TASK GOAL: Count each line below that has "camera" anywhere in it. Answer with the total alone.

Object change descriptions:
____________________

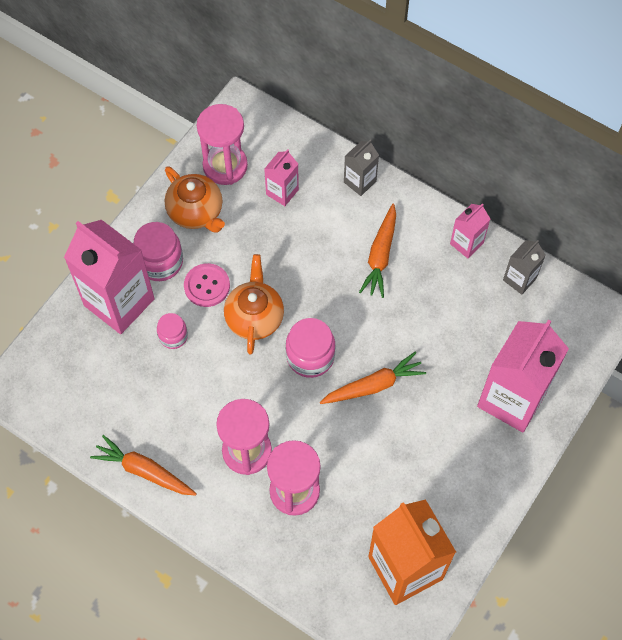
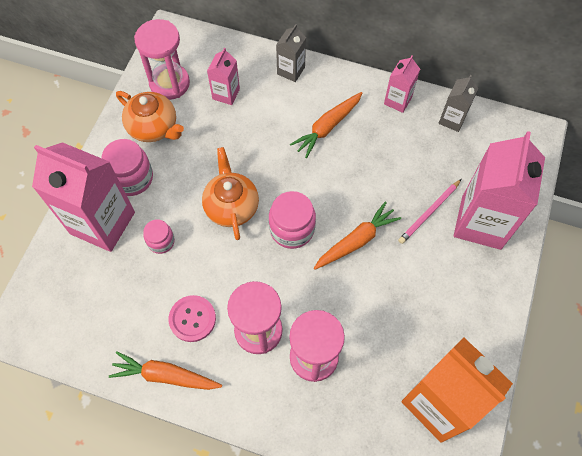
camera: 15 degrees left, 0 degrees up
(207, 286) = (180, 189): pink button -> pink button (192, 319)
(380, 255) = (327, 127): orange carrot -> orange carrot turned 45 degrees clockwise
(460, 375) = (429, 212): none -> pink pencil

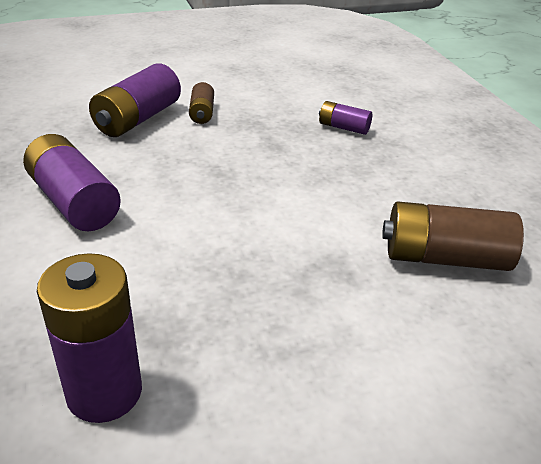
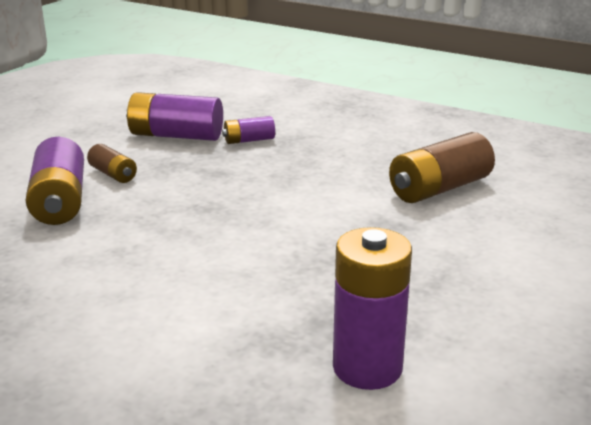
camera: 40 degrees left, 10 degrees down
(74, 202) = (119, 281): purple battery -> purple battery (176, 135)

____________________

ANSWER SPACE: 2